*EXERCISE PROMPT*:
The entire listing that follows must be repeated exactly, pictures excluded.

*THE DATA*:
□ □ □ □
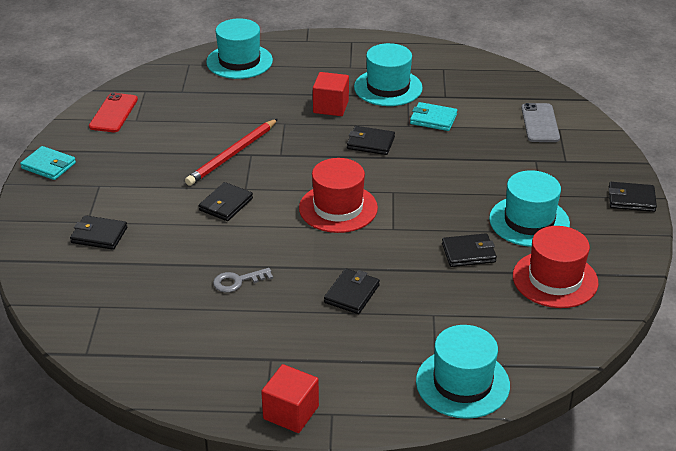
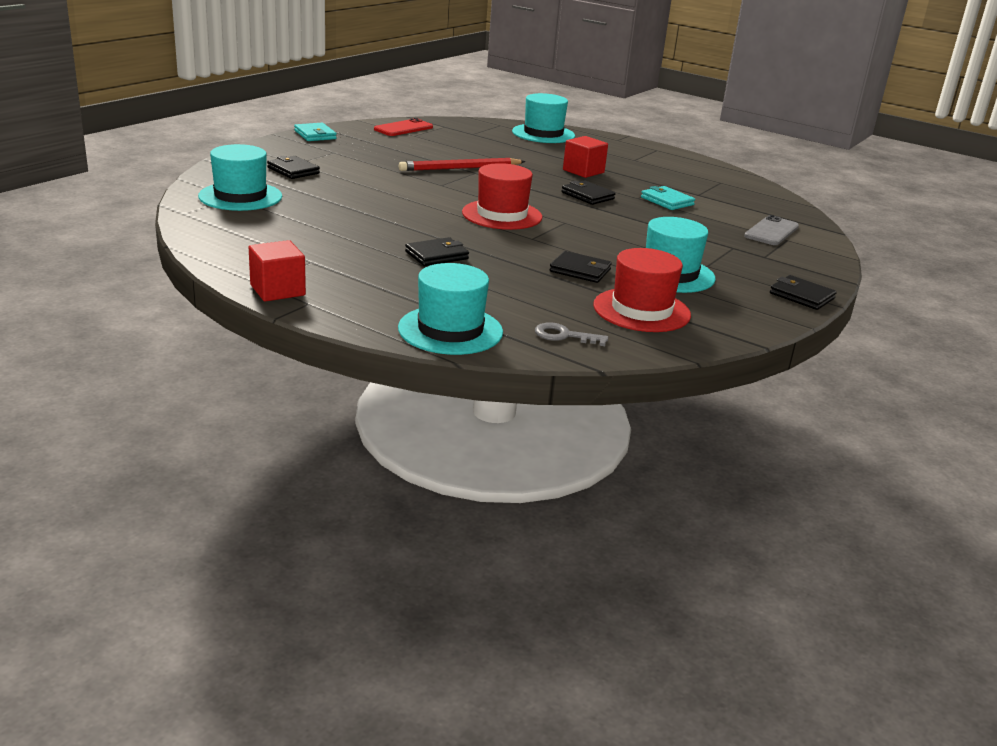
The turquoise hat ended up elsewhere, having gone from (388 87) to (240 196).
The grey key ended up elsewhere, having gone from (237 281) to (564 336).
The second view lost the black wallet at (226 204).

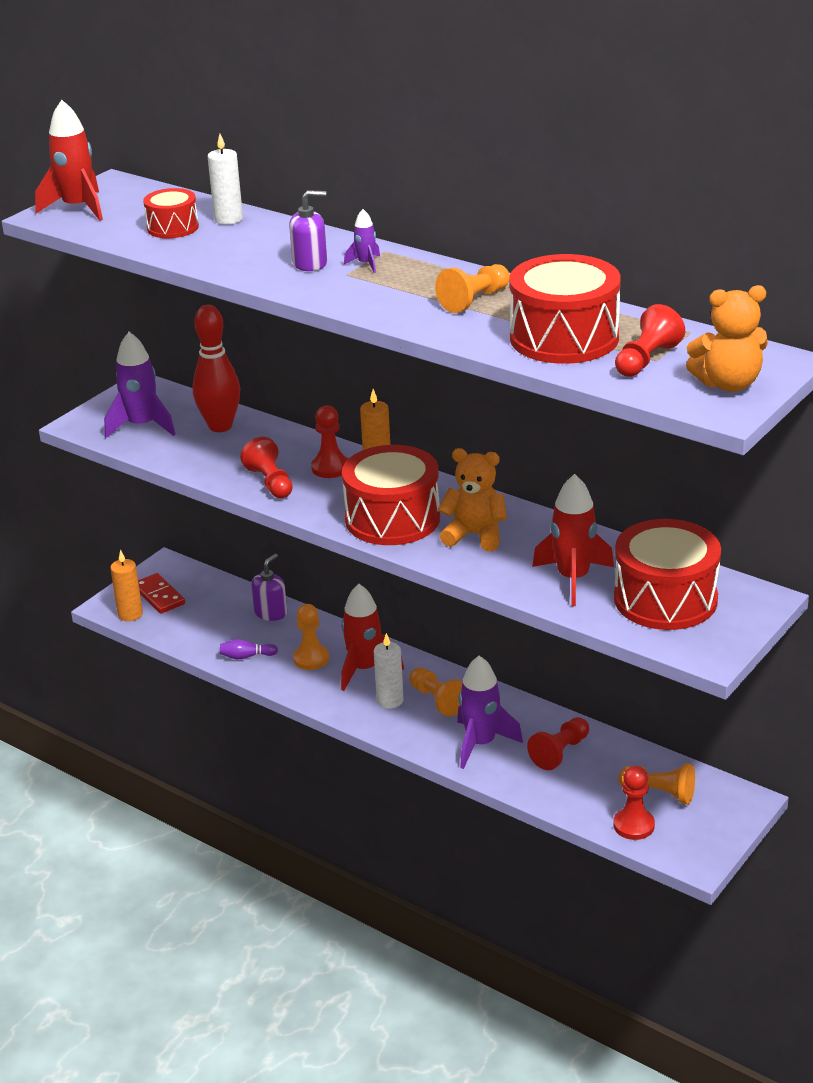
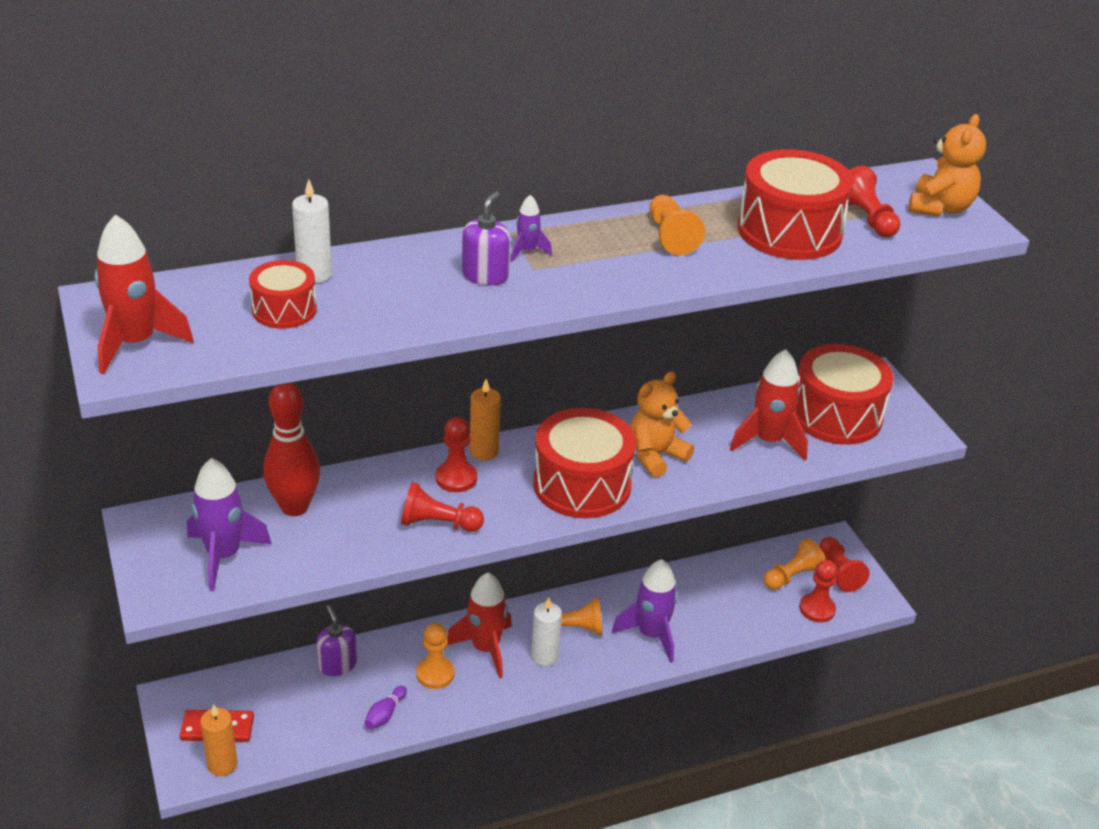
The red pawn ended up elsewhere, having gone from (560 752) to (839 572).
□ □ □ □
*FINISHED TASK*:
The turquoise hat ended up elsewhere, having gone from (388 87) to (240 196).
The grey key ended up elsewhere, having gone from (237 281) to (564 336).
The second view lost the black wallet at (226 204).

The red pawn ended up elsewhere, having gone from (560 752) to (839 572).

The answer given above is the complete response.